-- Opening Marker --
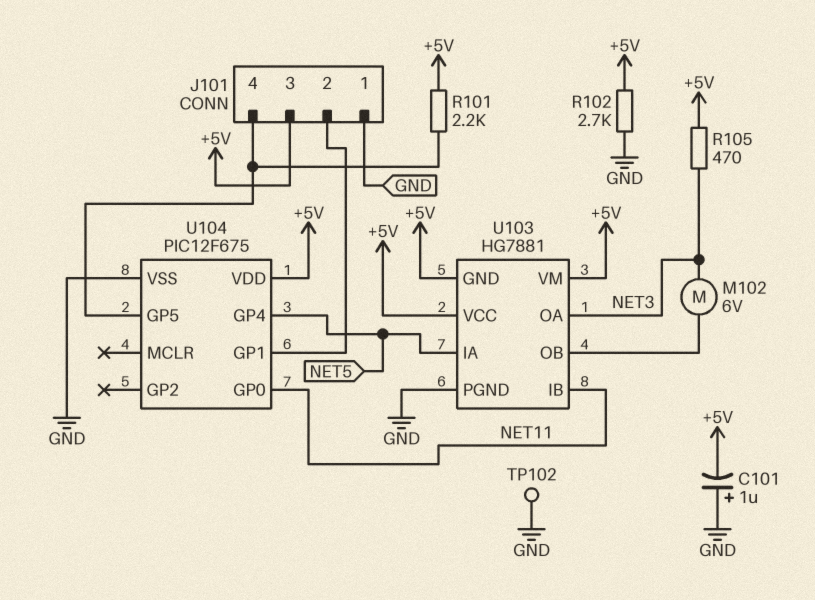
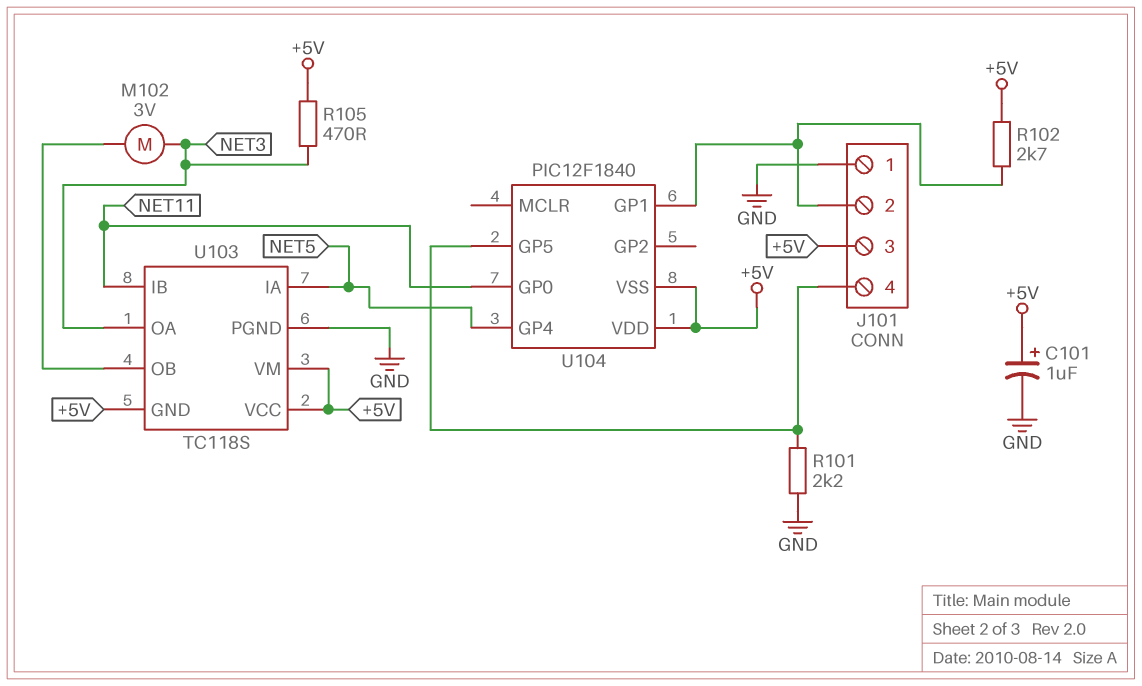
C101: 1uF (plus GND, minus +5V) -> 1uF (plus +5V, minus GND)
M102: motor 6V (NET3, U103/OB) -> motor 3V (NET3, U103/OB)
R101: 2.2k (+5V, J101/4) -> 2.2k (GND, J101/4)
R102: 2.7k (+5V, GND) -> 2.7k (+5V, J101/2)
TP102: test point (GND) -> none
U103: HG7881 -> TC118S
U104: PIC12F675 -> PIC12F1840
U104 pin VSS: GND -> +5V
-- Closing Marker --
WORK TO BE COMPLETED>
Copy the listing verbatim, omitting images.

WORKED SOLUTION>
C101: 1uF (plus GND, minus +5V) -> 1uF (plus +5V, minus GND)
M102: motor 6V (NET3, U103/OB) -> motor 3V (NET3, U103/OB)
R101: 2.2k (+5V, J101/4) -> 2.2k (GND, J101/4)
R102: 2.7k (+5V, GND) -> 2.7k (+5V, J101/2)
TP102: test point (GND) -> none
U103: HG7881 -> TC118S
U104: PIC12F675 -> PIC12F1840
U104 pin VSS: GND -> +5V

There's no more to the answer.